### TASK REQUIREMENTS
Pull every line containing "moved" from the listing.

### DATASET ENTRIES
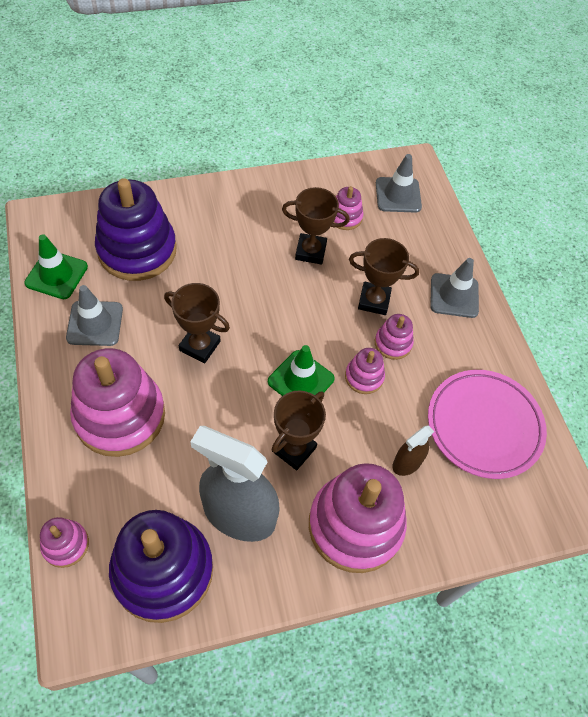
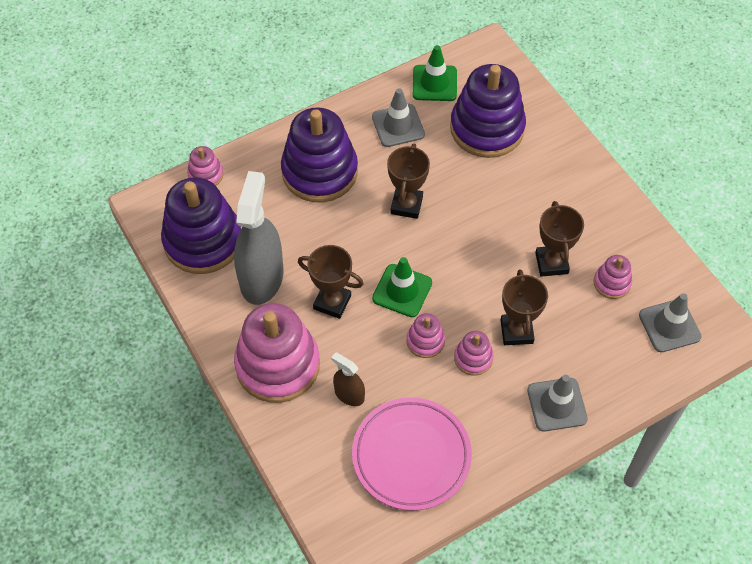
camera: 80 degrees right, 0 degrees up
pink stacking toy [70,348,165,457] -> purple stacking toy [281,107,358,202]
* * *
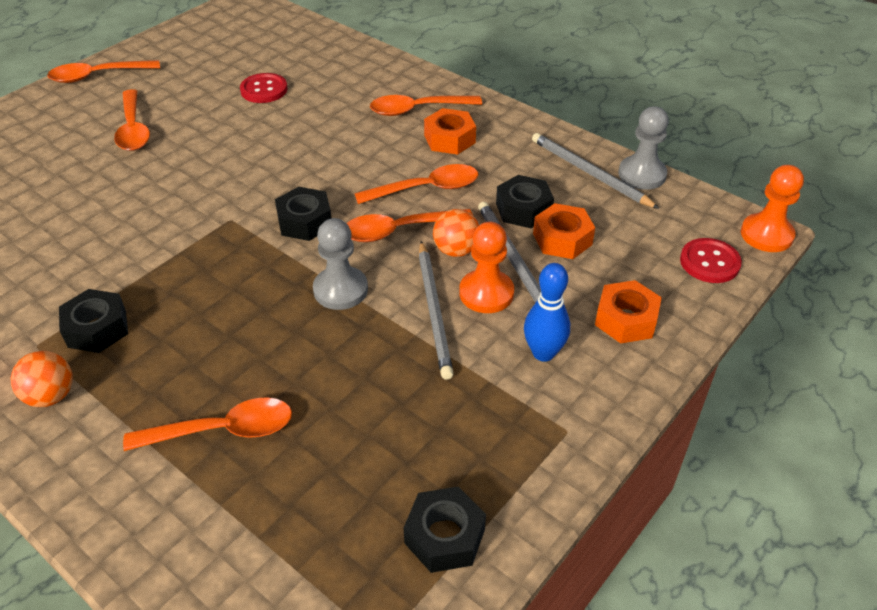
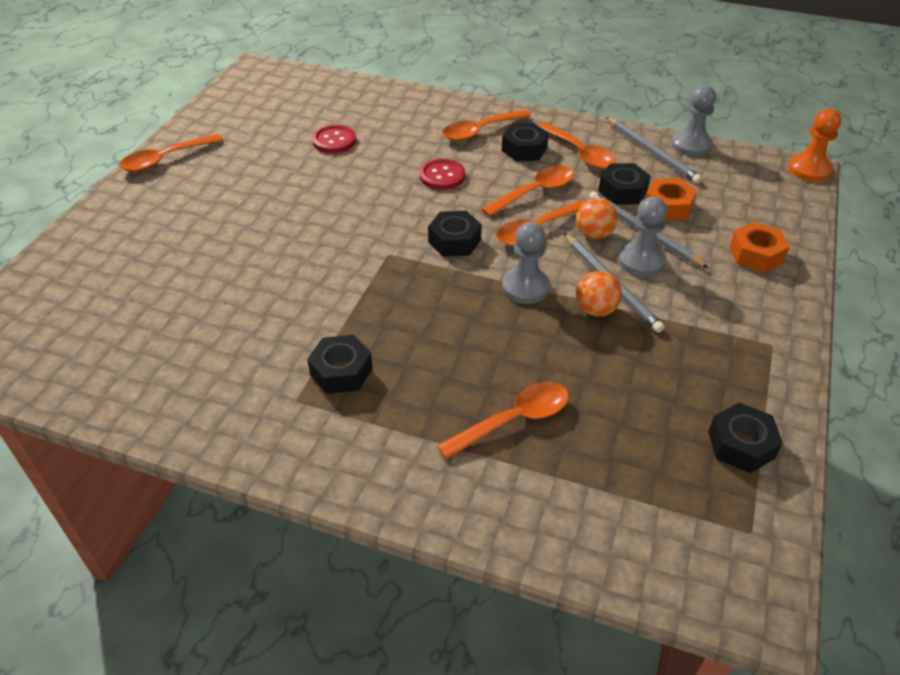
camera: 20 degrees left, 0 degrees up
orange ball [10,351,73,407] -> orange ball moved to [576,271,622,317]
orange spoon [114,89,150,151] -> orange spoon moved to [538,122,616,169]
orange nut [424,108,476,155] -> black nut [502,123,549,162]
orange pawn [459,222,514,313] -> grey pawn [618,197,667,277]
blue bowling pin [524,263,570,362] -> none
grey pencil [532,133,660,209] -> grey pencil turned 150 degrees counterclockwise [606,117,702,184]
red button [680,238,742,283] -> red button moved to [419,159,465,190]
==
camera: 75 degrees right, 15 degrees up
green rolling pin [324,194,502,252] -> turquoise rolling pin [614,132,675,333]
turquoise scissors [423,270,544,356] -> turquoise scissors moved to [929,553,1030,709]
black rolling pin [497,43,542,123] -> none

### RESPONSE
orange ball [10,351,73,407] -> orange ball moved to [576,271,622,317]
orange spoon [114,89,150,151] -> orange spoon moved to [538,122,616,169]
red button [680,238,742,283] -> red button moved to [419,159,465,190]
turquoise scissors [423,270,544,356] -> turquoise scissors moved to [929,553,1030,709]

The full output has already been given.